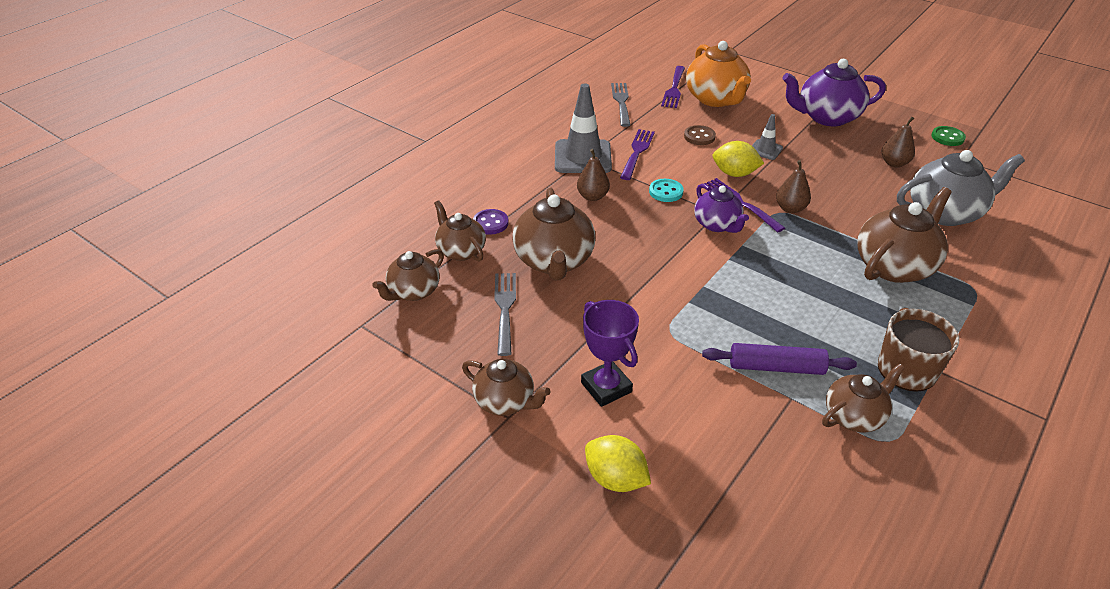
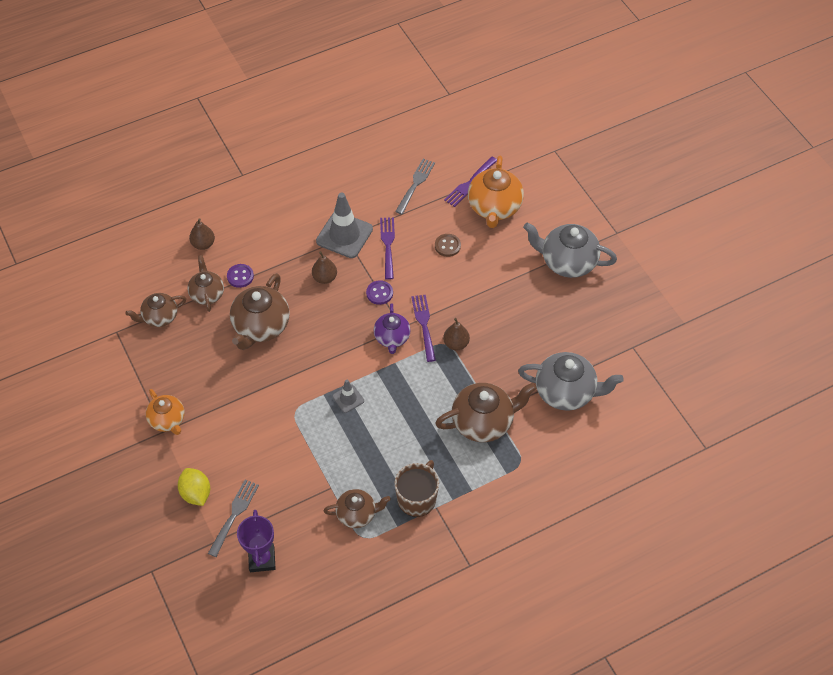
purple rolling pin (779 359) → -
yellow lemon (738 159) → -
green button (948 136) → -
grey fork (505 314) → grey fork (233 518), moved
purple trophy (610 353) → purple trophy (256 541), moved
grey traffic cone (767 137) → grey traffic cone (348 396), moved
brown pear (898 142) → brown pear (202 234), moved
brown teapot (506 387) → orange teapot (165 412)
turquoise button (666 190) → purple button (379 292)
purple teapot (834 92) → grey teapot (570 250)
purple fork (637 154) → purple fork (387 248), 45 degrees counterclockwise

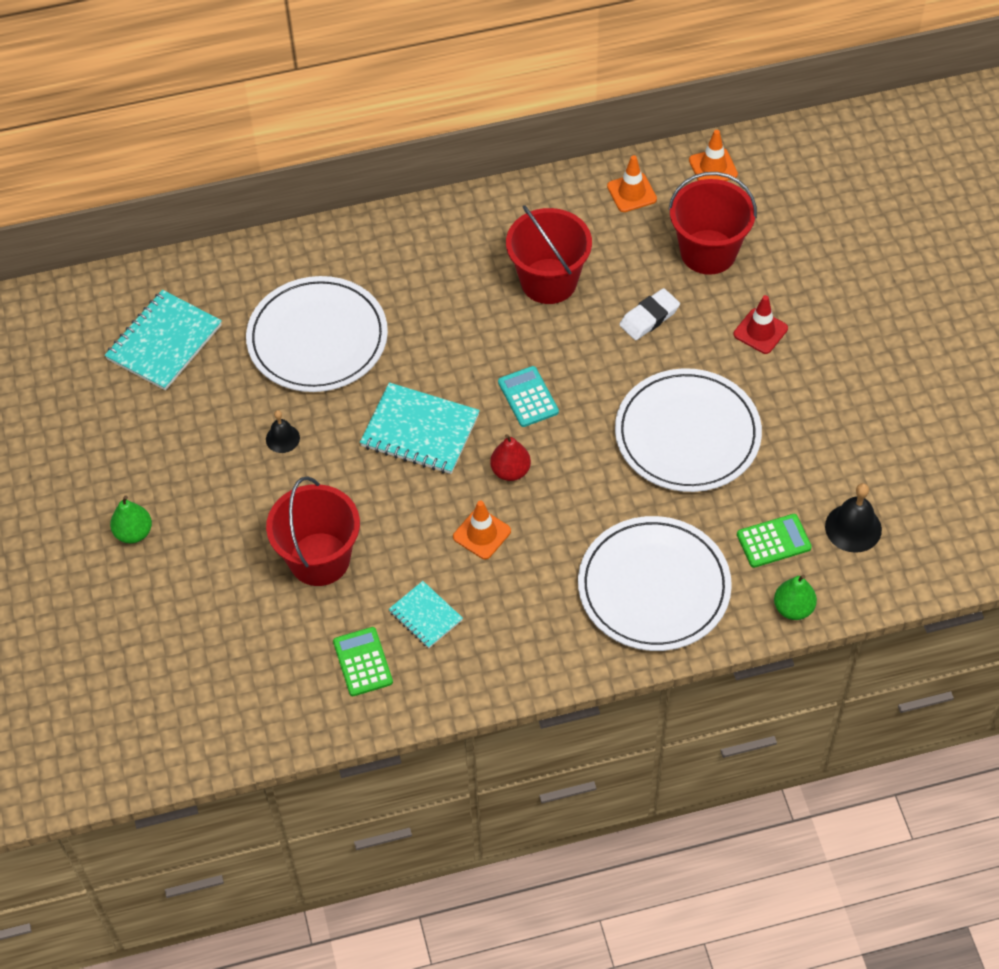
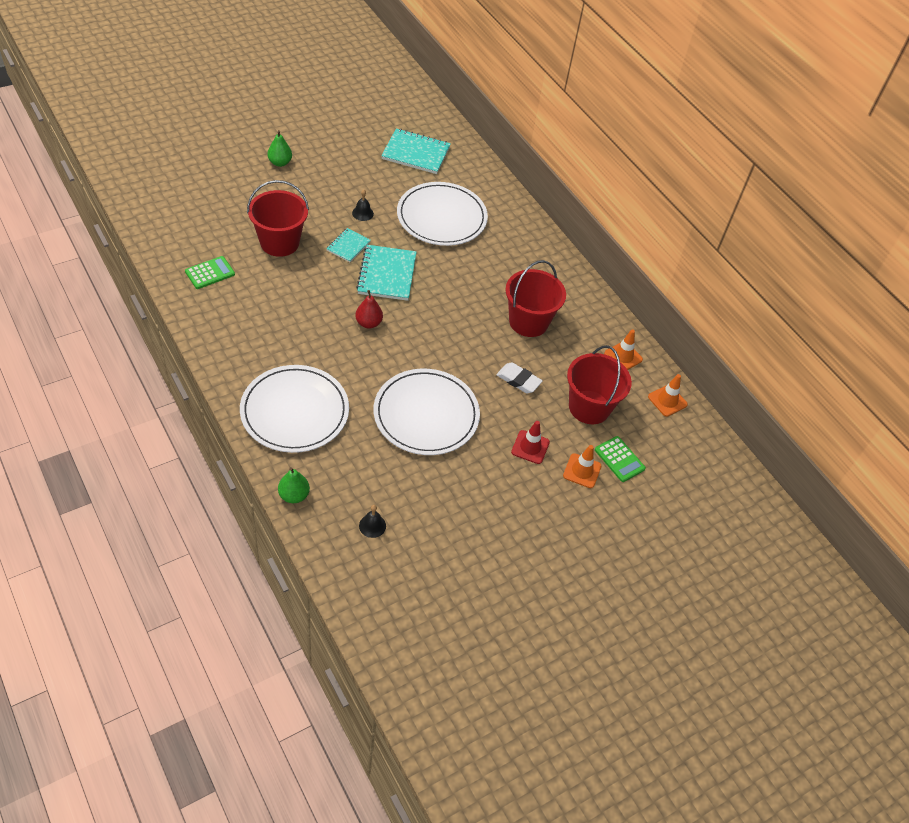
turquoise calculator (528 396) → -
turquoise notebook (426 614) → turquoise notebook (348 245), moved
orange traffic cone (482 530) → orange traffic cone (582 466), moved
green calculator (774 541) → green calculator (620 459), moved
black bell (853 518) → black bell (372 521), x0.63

- Required action -
The expected output is every line from the line where "turquoise button (666" appears to the final line of the material, unchanged and with no pictures.

- Reply to the exercise -
turquoise button (666 190) → purple button (379 292)
purple teapot (834 92) → grey teapot (570 250)
purple fork (637 154) → purple fork (387 248), 45 degrees counterclockwise

turquoise calculator (528 396) → -
turquoise notebook (426 614) → turquoise notebook (348 245), moved
orange traffic cone (482 530) → orange traffic cone (582 466), moved
green calculator (774 541) → green calculator (620 459), moved
black bell (853 518) → black bell (372 521), x0.63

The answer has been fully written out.